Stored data
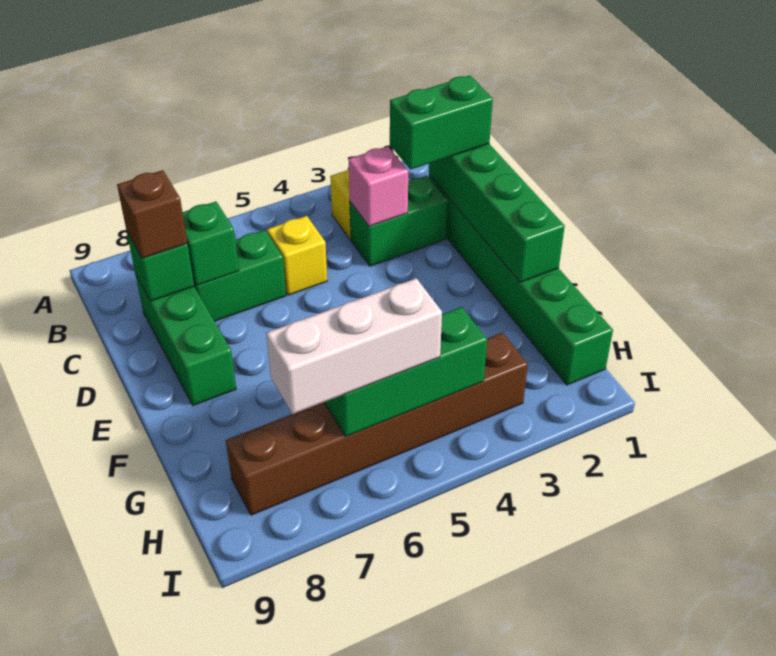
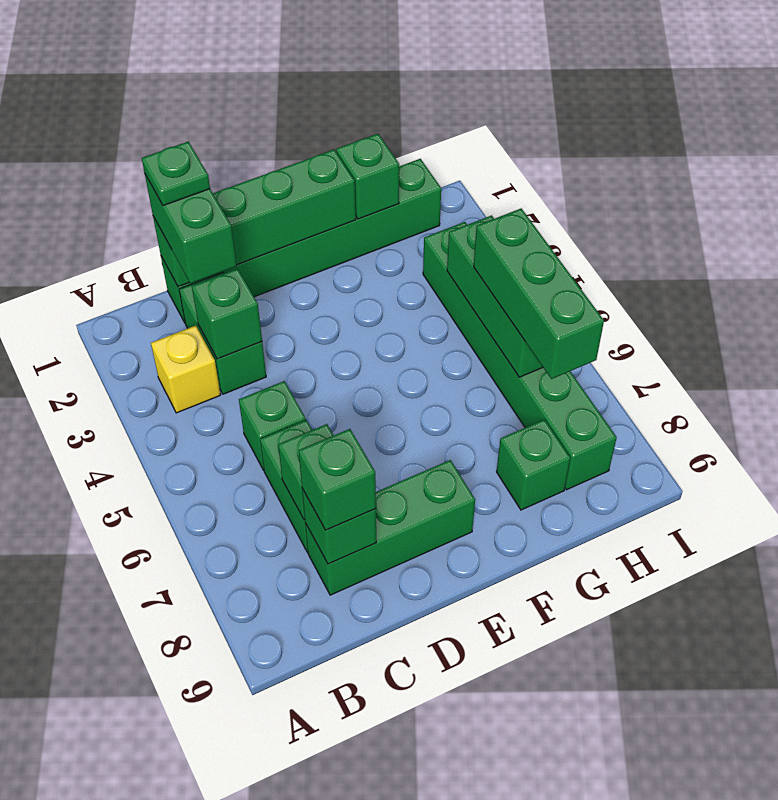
none -> green plate C1 level 4
pink brick C3 level 2 -> green brick C3 level 2
yellow brick C5 level 1 -> green brick C5 level 1
brown brick C8 level 3 -> green brick C8 level 3
none -> green brick G1 level 2
none -> green brick G8 level 1
brown brick H3:H8 level 1 -> green brick H3:H8 level 1
white brick H5:H7 level 3 -> green brick H5:H7 level 3

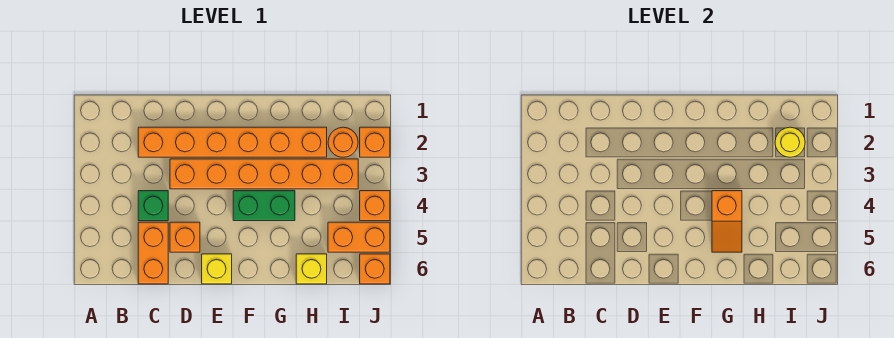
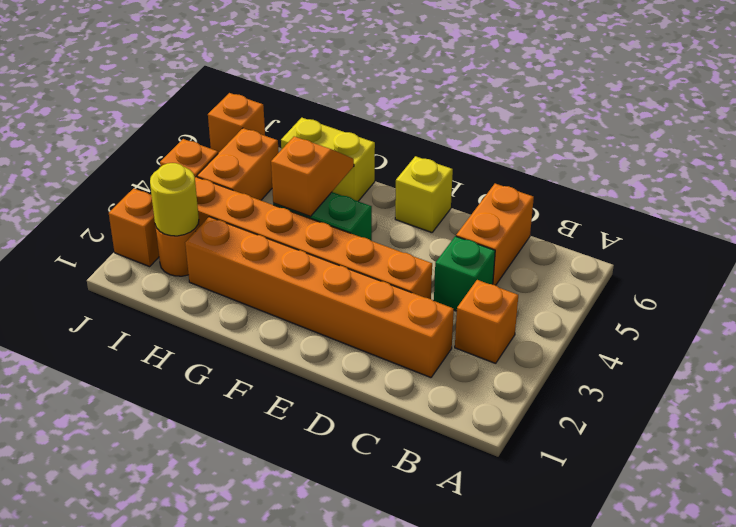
orange brick D5 level 1 -> orange brick B3 level 1
yellow brick H6 level 1 -> yellow brick G6:H6 level 1
orange brick I5:J5 level 1 -> orange brick I4:I5 level 1

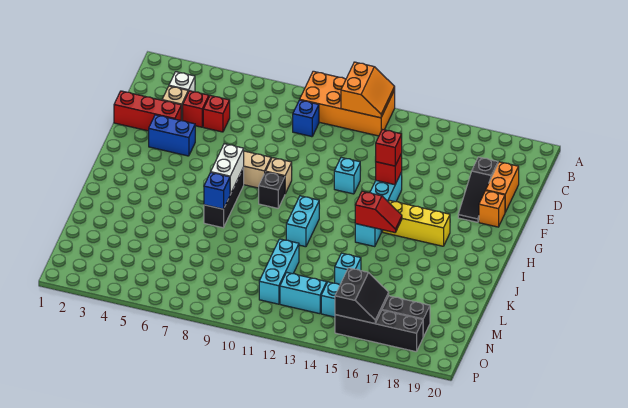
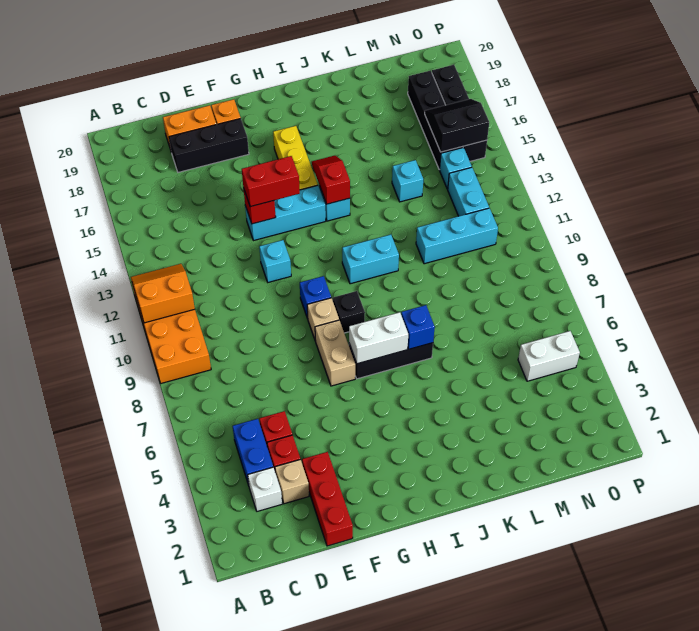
blue brick C9 level 1 -> blue brick G10 level 1
black slope D18:F18 level 1 top D -> black brick D18:F18 level 1
blue brick F3:F4 level 1 -> blue brick C4:C5 level 1
red brick F14 level 3 -> red brick F14:G14 level 3
none -> white brick N5:O5 level 1

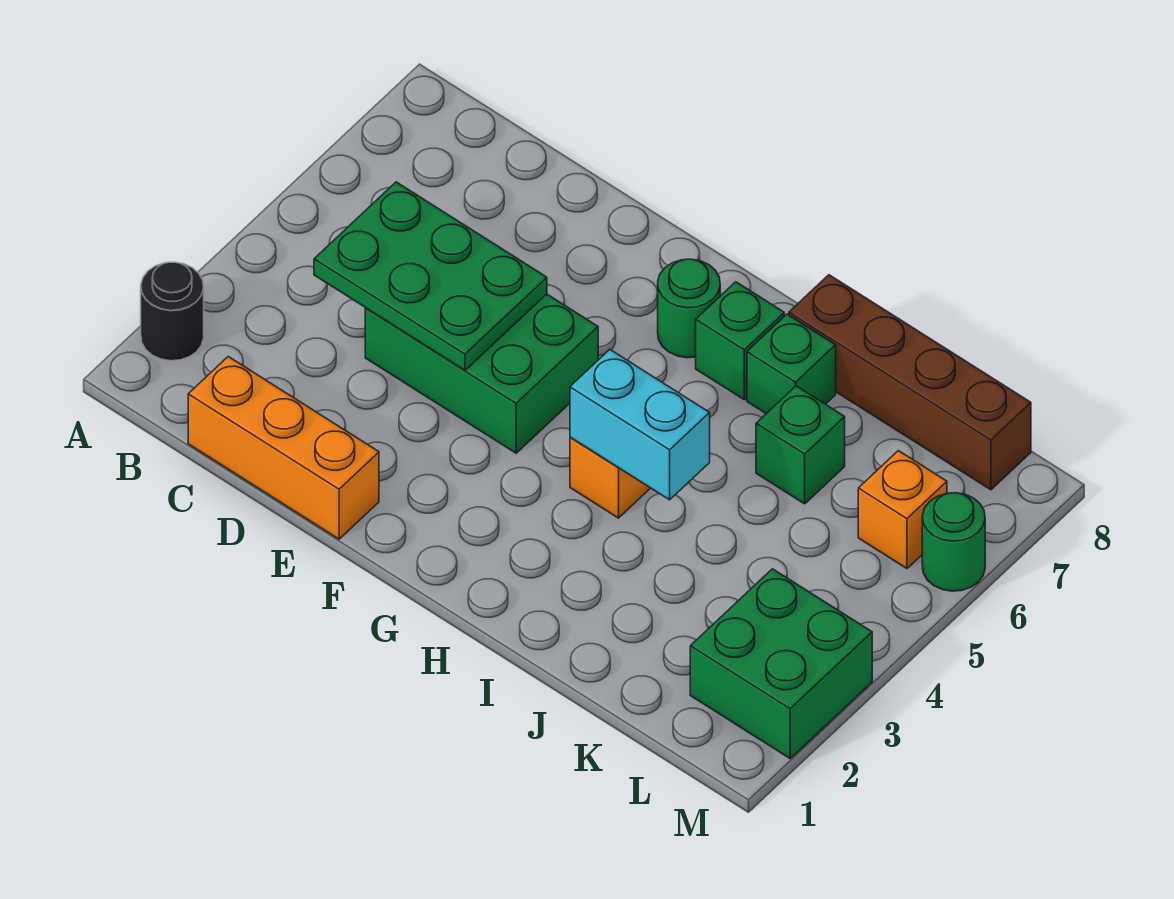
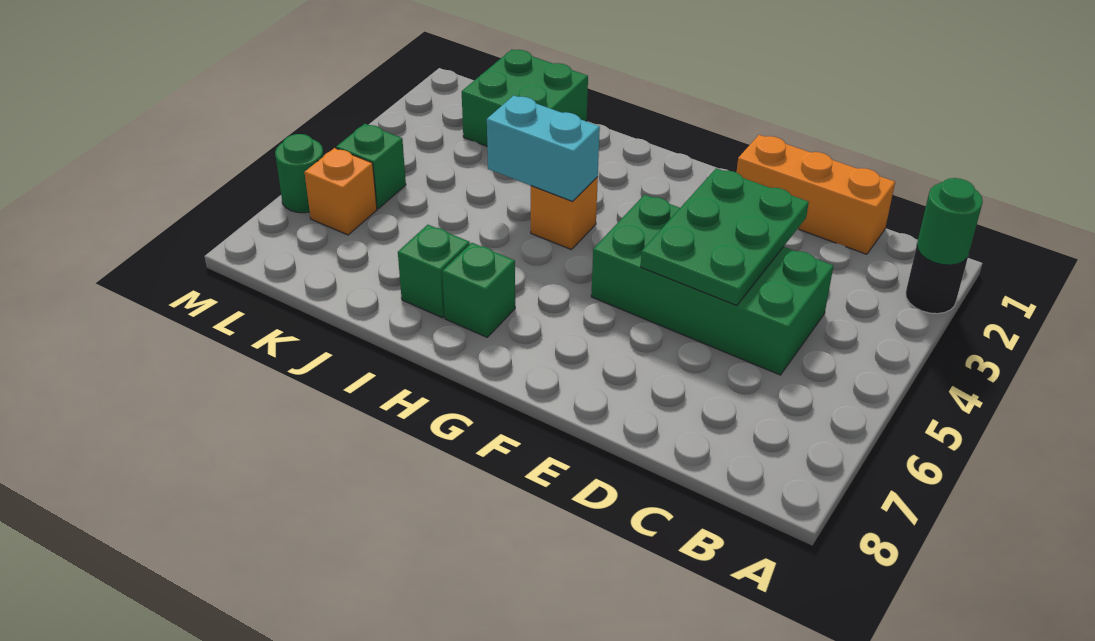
green plate C4:E5 level 2 -> green plate D3:E5 level 2
green brick D4:F5 level 1 -> green brick C4:F5 level 1
green round brick G7 level 1 -> green round brick A2 level 2
brown brick I8:L8 level 1 -> none
green brick J6 level 1 -> green brick L5 level 1
green brick L2:M3 level 1 -> green brick J1:K2 level 1

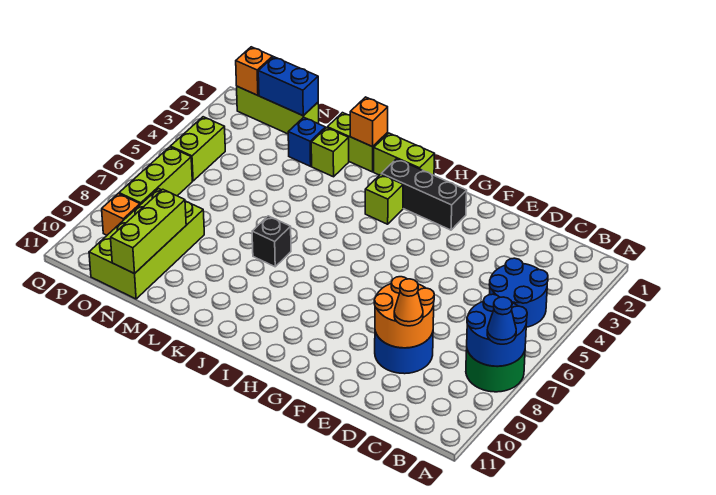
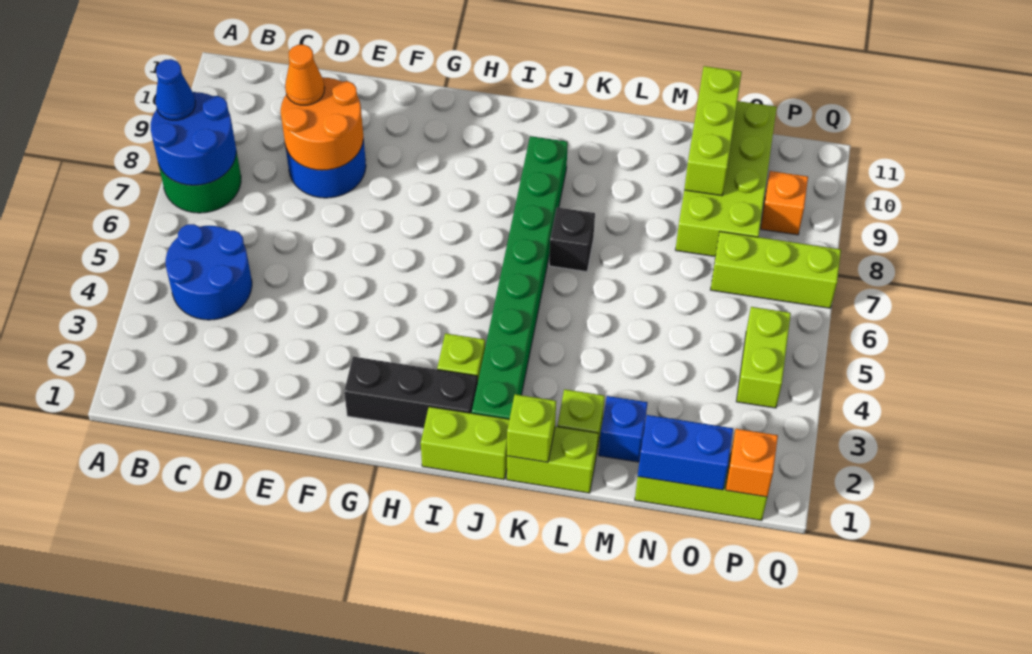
none -> green brick J2:J9 level 1
orange brick K1 level 2 -> lime brick K1 level 2
lime brick P6:P8 level 1 -> lime brick O7:Q7 level 1

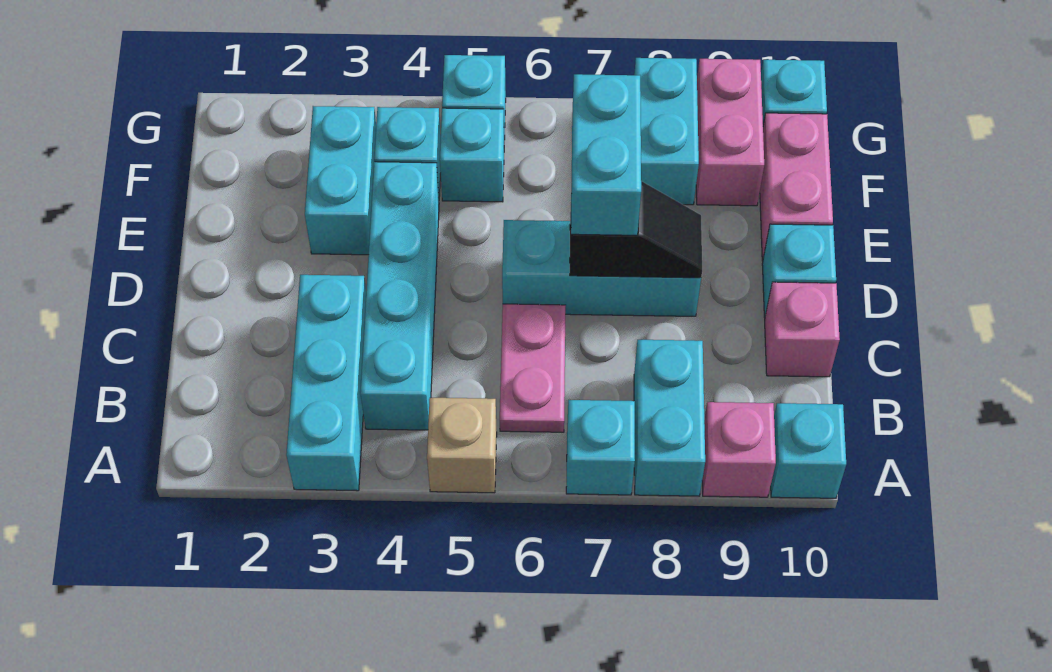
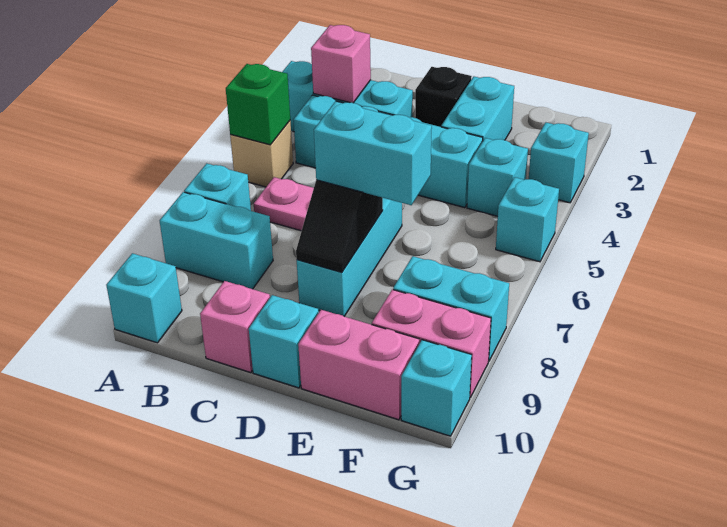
none -> green brick A5 level 2
pink brick A9 level 1 -> pink brick B3 level 2
none -> black brick D2 level 1
cyan brick E3:F3 level 1 -> cyan brick E2:E3 level 1
cyan brick F5 level 1 -> cyan brick G3 level 1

● **Required work**
Please return all of the entries word for word, excluding the pictures.

● **Response area**
none -> green plate C1 level 4
pink brick C3 level 2 -> green brick C3 level 2
yellow brick C5 level 1 -> green brick C5 level 1
brown brick C8 level 3 -> green brick C8 level 3
none -> green brick G1 level 2
none -> green brick G8 level 1
brown brick H3:H8 level 1 -> green brick H3:H8 level 1
white brick H5:H7 level 3 -> green brick H5:H7 level 3

orange brick D5 level 1 -> orange brick B3 level 1
yellow brick H6 level 1 -> yellow brick G6:H6 level 1
orange brick I5:J5 level 1 -> orange brick I4:I5 level 1

blue brick C9 level 1 -> blue brick G10 level 1
black slope D18:F18 level 1 top D -> black brick D18:F18 level 1
blue brick F3:F4 level 1 -> blue brick C4:C5 level 1
red brick F14 level 3 -> red brick F14:G14 level 3
none -> white brick N5:O5 level 1

green plate C4:E5 level 2 -> green plate D3:E5 level 2
green brick D4:F5 level 1 -> green brick C4:F5 level 1
green round brick G7 level 1 -> green round brick A2 level 2
brown brick I8:L8 level 1 -> none
green brick J6 level 1 -> green brick L5 level 1
green brick L2:M3 level 1 -> green brick J1:K2 level 1

none -> green brick J2:J9 level 1
orange brick K1 level 2 -> lime brick K1 level 2
lime brick P6:P8 level 1 -> lime brick O7:Q7 level 1

none -> green brick A5 level 2
pink brick A9 level 1 -> pink brick B3 level 2
none -> black brick D2 level 1
cyan brick E3:F3 level 1 -> cyan brick E2:E3 level 1
cyan brick F5 level 1 -> cyan brick G3 level 1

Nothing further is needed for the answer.